[Work instructions]:
Return an exact transcript of the material below from the line containing "(609, 372) = (698, 331): orange" through its final line, and no other lines.

<<<<

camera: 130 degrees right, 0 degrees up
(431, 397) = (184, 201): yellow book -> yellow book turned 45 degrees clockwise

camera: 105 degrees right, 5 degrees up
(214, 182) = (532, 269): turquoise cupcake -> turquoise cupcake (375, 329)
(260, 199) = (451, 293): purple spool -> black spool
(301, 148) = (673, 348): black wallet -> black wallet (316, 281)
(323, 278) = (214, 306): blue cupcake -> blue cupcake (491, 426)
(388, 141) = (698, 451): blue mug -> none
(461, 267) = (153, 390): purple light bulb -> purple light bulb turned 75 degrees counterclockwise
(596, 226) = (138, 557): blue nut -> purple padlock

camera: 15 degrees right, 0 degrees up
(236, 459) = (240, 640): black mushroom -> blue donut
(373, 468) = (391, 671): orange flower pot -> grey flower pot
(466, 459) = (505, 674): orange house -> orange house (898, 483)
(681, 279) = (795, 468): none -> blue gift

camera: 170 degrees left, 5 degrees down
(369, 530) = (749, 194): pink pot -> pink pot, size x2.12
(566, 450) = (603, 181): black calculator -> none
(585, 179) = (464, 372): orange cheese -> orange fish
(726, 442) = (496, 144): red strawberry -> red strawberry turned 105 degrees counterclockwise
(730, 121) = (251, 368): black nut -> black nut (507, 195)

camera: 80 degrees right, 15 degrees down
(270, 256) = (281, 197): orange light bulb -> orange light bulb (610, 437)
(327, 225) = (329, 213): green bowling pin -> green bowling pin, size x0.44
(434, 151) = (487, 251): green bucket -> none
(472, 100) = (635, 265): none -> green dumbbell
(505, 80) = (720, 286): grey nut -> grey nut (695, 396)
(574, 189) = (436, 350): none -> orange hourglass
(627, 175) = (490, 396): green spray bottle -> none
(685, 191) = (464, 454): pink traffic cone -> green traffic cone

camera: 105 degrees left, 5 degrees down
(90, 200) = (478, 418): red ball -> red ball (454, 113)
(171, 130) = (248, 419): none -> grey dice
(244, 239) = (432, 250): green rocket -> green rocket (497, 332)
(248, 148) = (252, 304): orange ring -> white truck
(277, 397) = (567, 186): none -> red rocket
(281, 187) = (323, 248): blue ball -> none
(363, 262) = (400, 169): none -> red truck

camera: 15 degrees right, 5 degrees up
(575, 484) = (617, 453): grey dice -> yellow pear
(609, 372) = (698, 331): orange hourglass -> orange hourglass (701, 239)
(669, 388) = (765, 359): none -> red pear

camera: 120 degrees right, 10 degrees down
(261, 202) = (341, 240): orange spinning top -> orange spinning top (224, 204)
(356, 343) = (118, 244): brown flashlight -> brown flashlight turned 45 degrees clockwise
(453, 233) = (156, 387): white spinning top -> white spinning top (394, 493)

>>>>

[Written answer]:
(609, 372) = (698, 331): orange hourglass -> orange hourglass (701, 239)
(669, 388) = (765, 359): none -> red pear

camera: 120 degrees right, 10 degrees down
(261, 202) = (341, 240): orange spinning top -> orange spinning top (224, 204)
(356, 343) = (118, 244): brown flashlight -> brown flashlight turned 45 degrees clockwise
(453, 233) = (156, 387): white spinning top -> white spinning top (394, 493)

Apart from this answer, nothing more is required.